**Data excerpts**
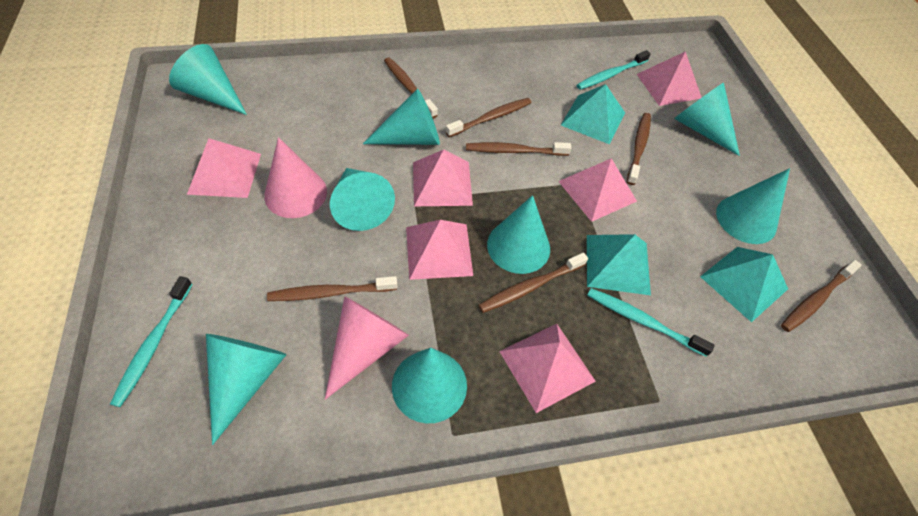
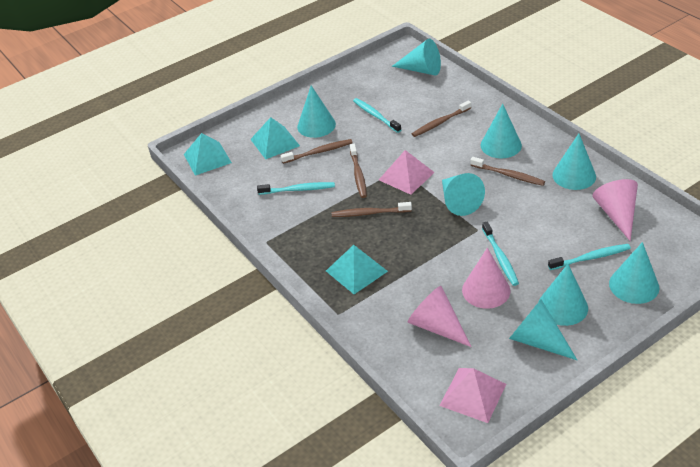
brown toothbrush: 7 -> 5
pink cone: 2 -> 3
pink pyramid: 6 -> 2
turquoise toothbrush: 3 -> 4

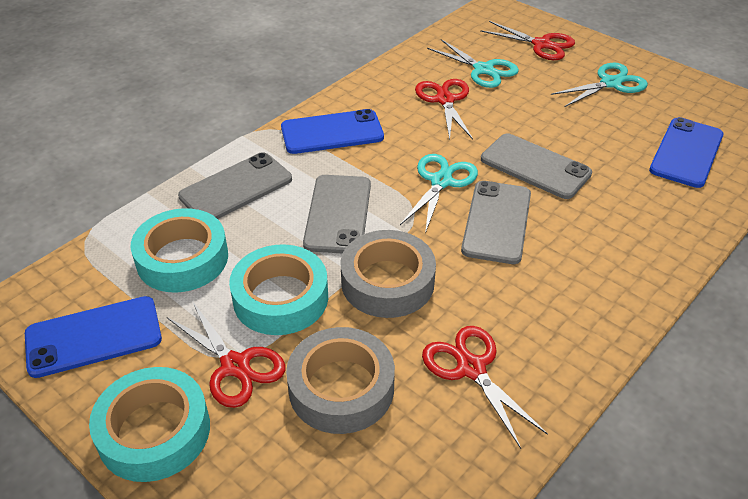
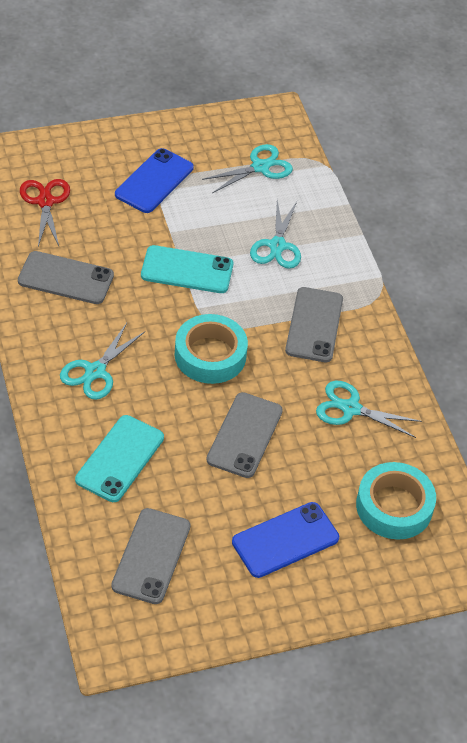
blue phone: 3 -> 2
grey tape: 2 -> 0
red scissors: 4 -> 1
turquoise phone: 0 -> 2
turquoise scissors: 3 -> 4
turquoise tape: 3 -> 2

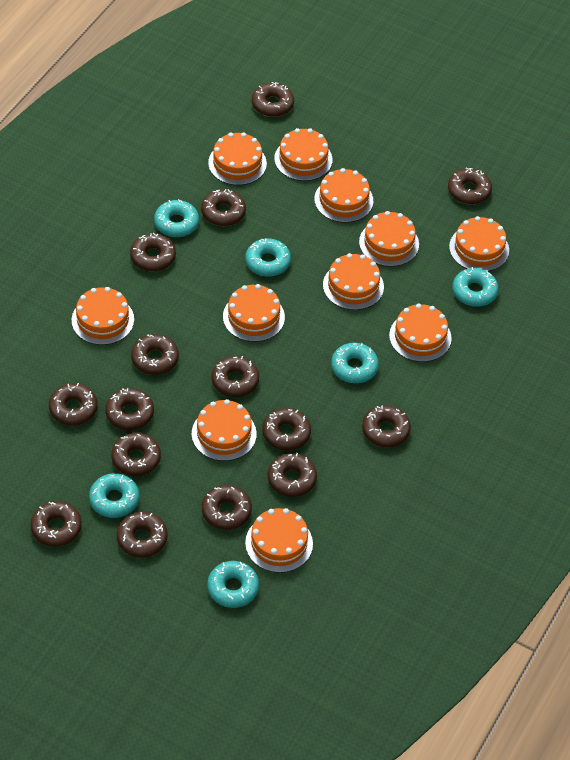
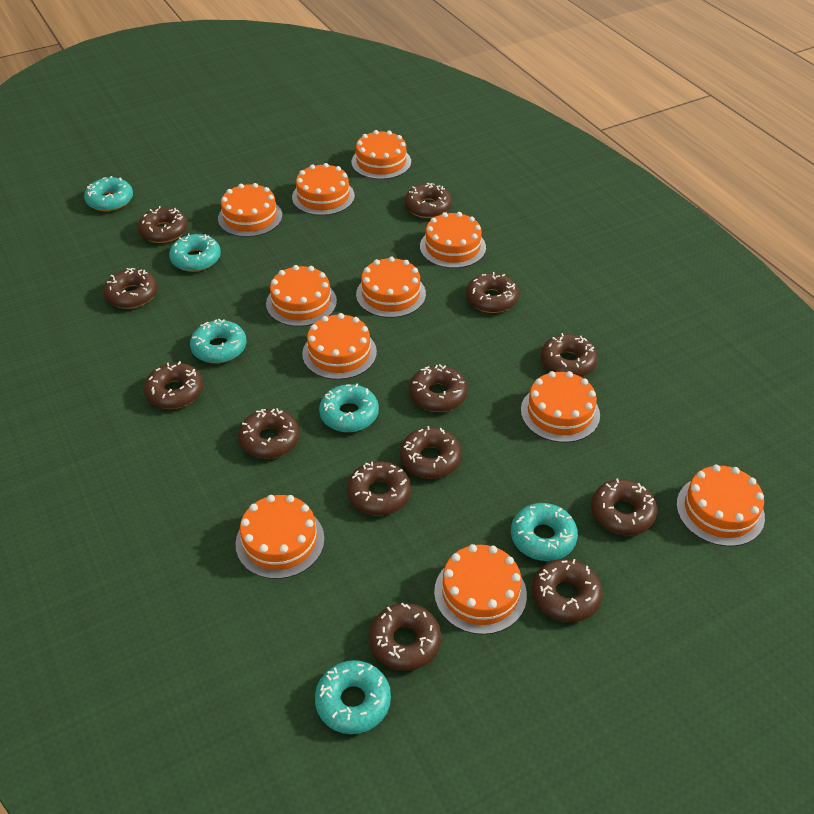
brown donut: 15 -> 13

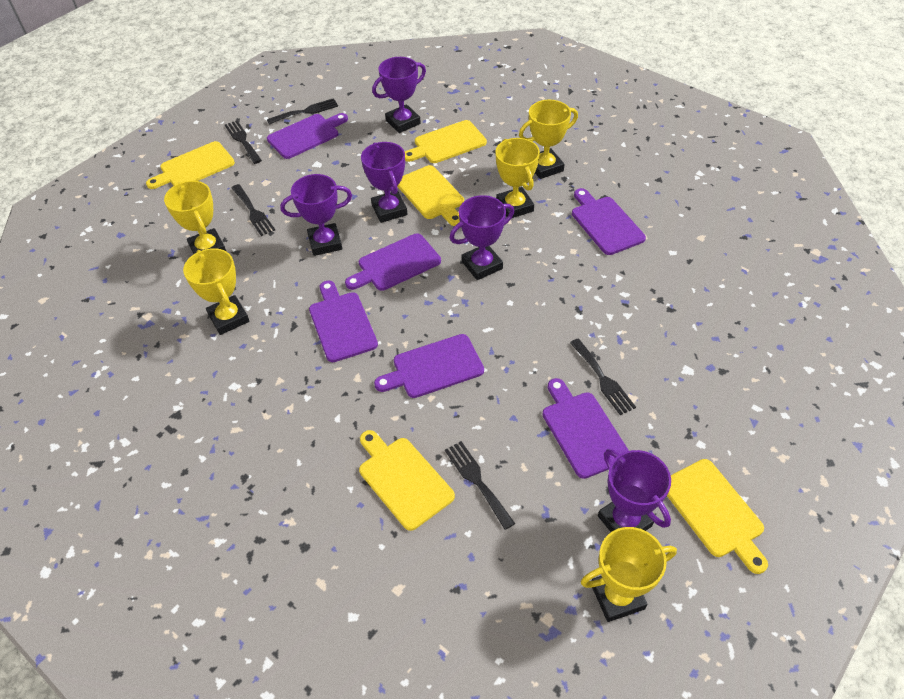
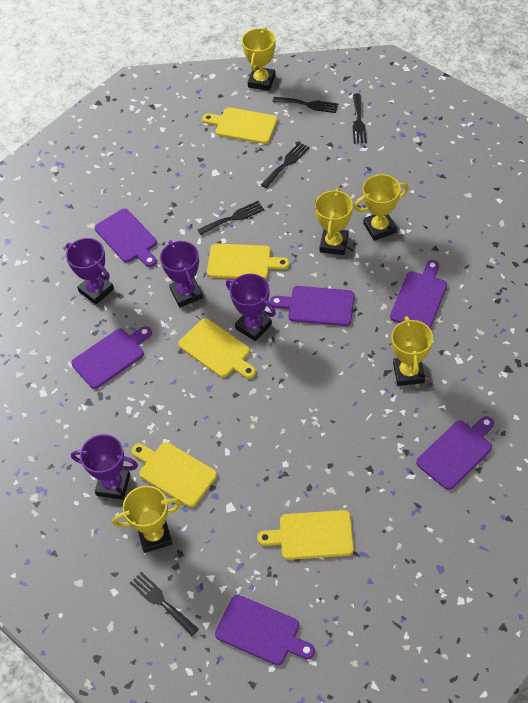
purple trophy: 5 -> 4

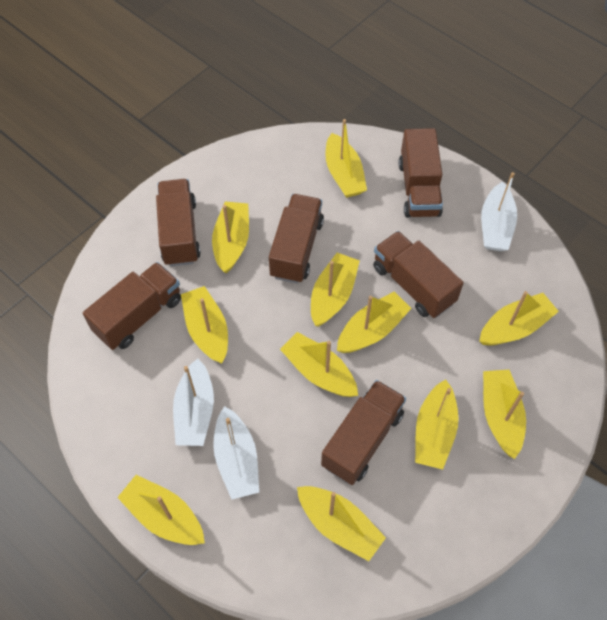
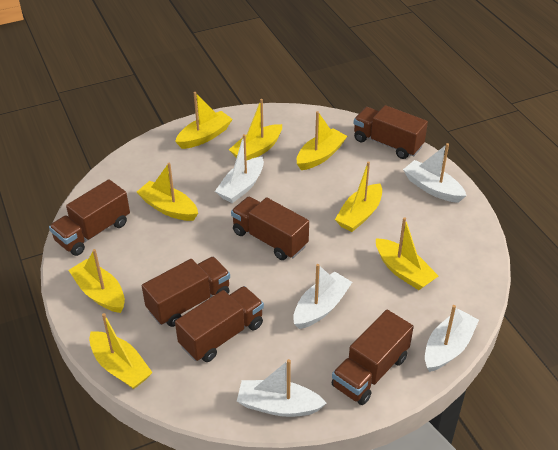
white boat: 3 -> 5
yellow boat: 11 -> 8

**Task statement**
Once the line holding "brown donut: 15 -> 13" is found, copy it and each later line exactly through the end of the data, leaving out the pictures.

**Problem solution**
brown donut: 15 -> 13

purple trophy: 5 -> 4

white boat: 3 -> 5
yellow boat: 11 -> 8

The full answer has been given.